§ **Content revision data**
----------------

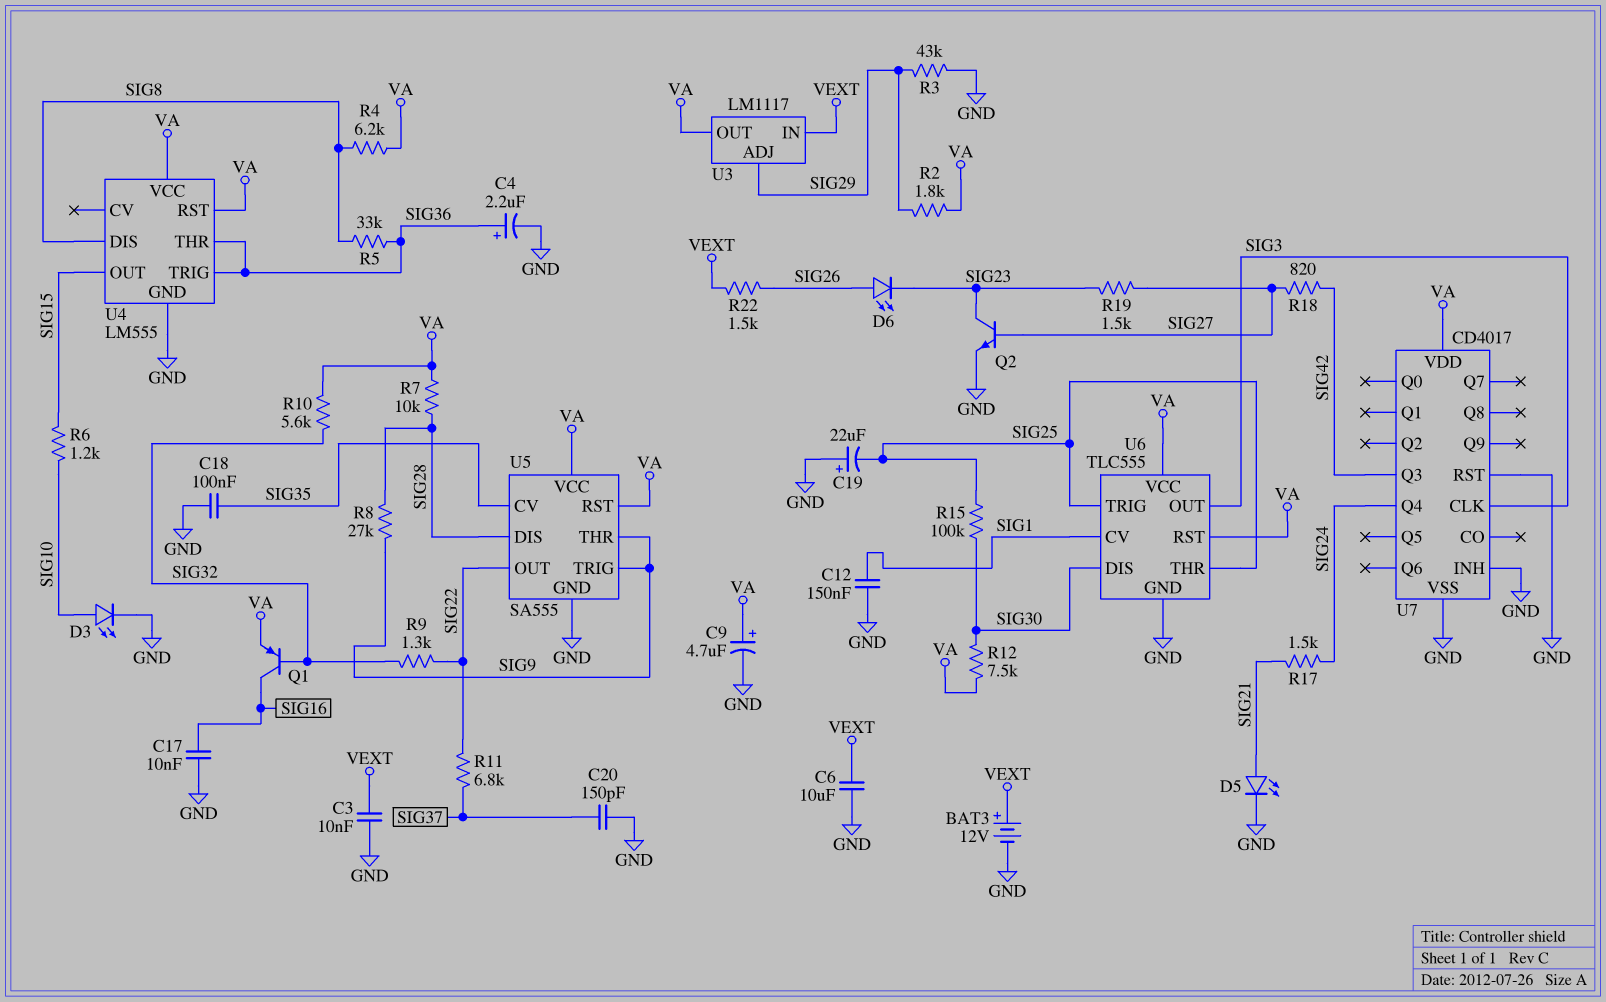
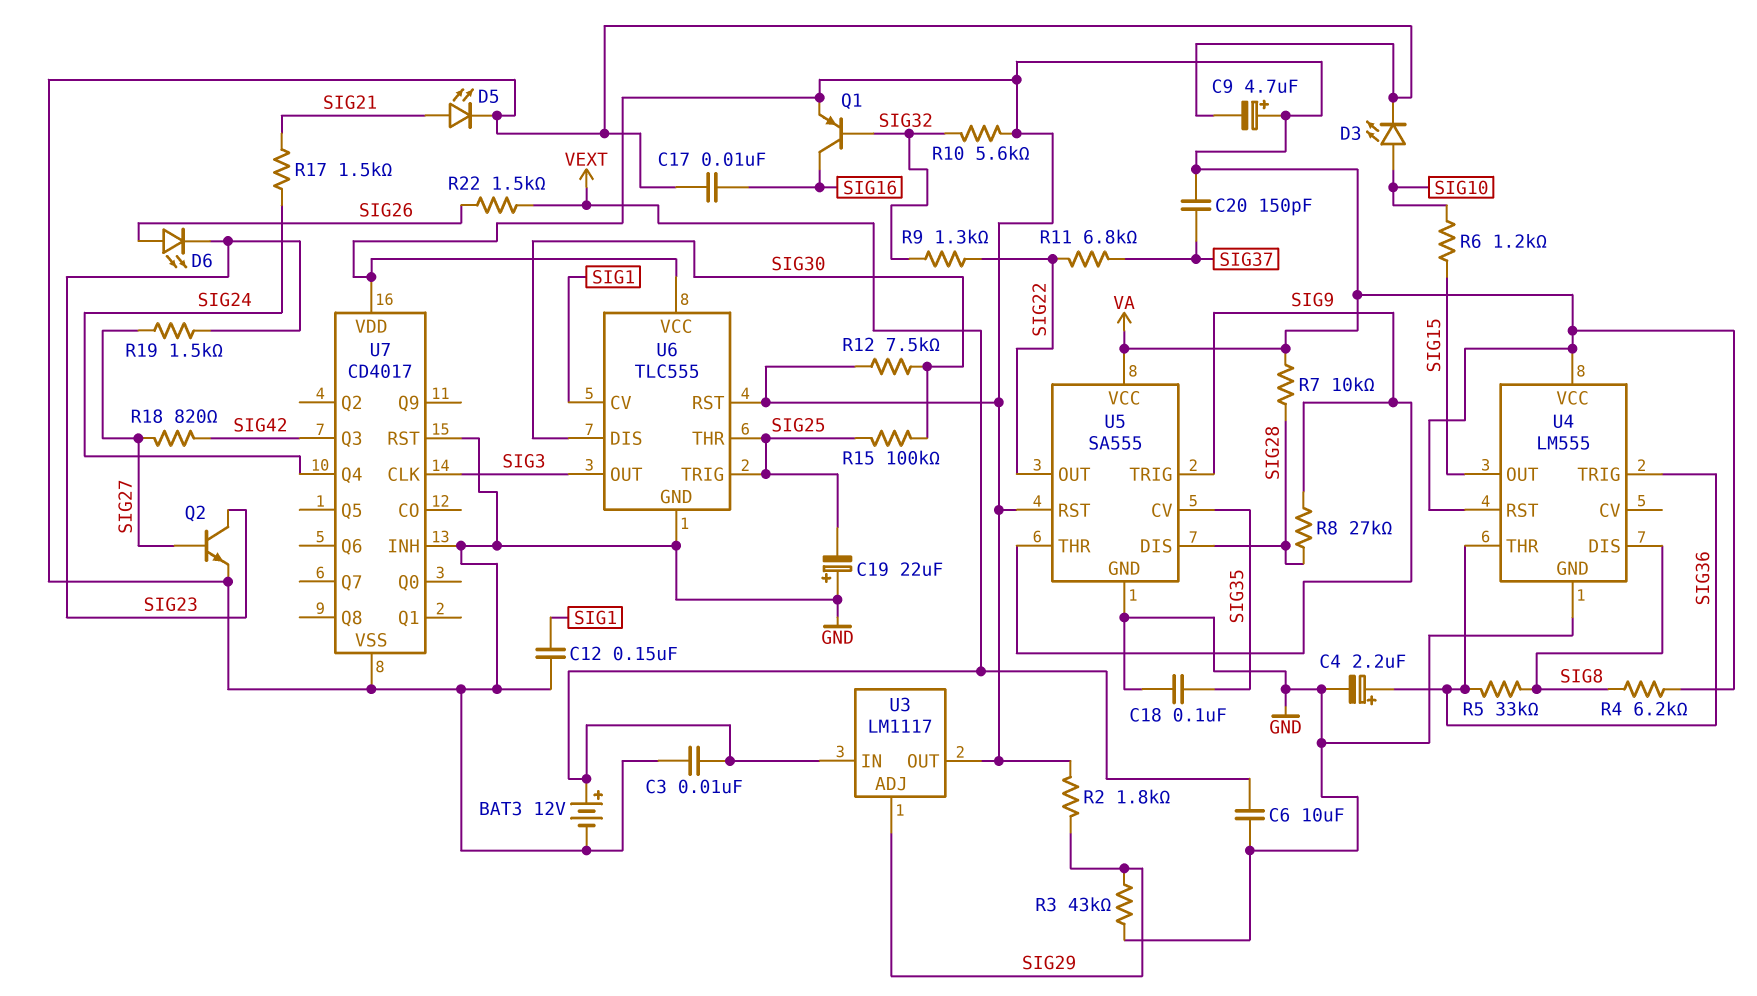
C20: 150pF (GND, SIG37) -> 150pF (SIG37, VA)

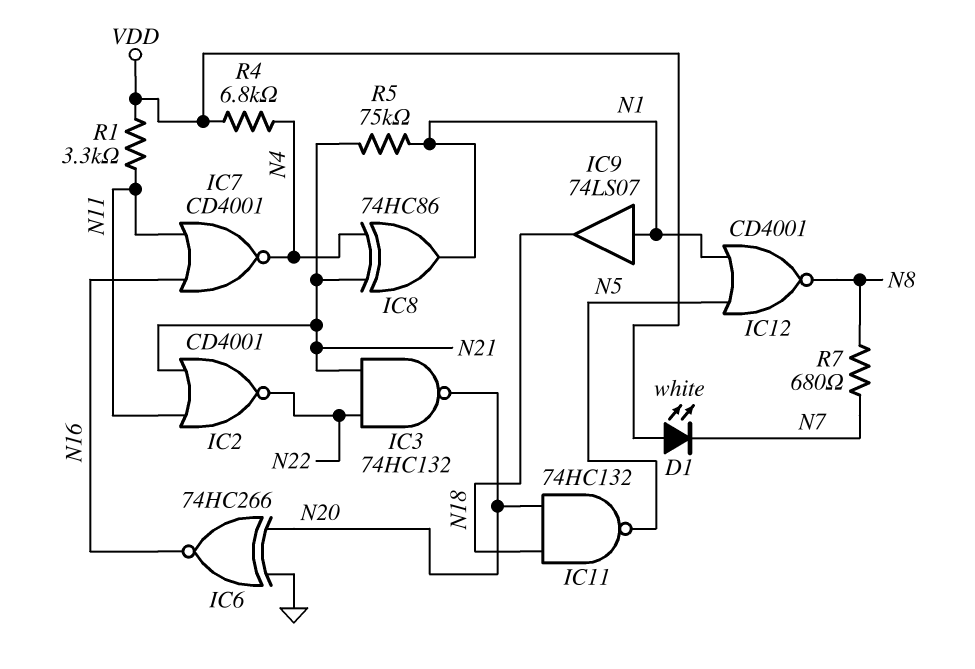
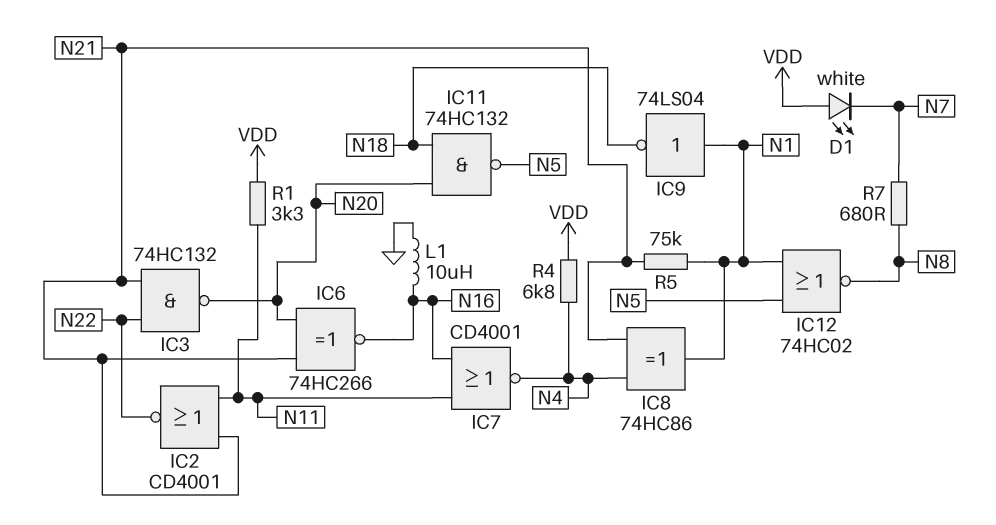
IC6: XNOR 74HC266 (in GND, in N20, out N16) -> XNOR 74HC266 (in N20, in N21, out N16)
IC9: buffer 74LS07 (in N1, out N18) -> NOT 74LS04 (in N1, out N18)
IC12: NOR CD4001 (in N1, in N5, out N8) -> NOR 74HC02 (in N1, in N5, out N8)
L1: none -> 10uH (GND, N16)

----------------

§ **Goal of the exercise**
Write out the entries above verbatim; the pictures do not belong in your copy.

§ **Exercise answer**
C20: 150pF (GND, SIG37) -> 150pF (SIG37, VA)

IC6: XNOR 74HC266 (in GND, in N20, out N16) -> XNOR 74HC266 (in N20, in N21, out N16)
IC9: buffer 74LS07 (in N1, out N18) -> NOT 74LS04 (in N1, out N18)
IC12: NOR CD4001 (in N1, in N5, out N8) -> NOR 74HC02 (in N1, in N5, out N8)
L1: none -> 10uH (GND, N16)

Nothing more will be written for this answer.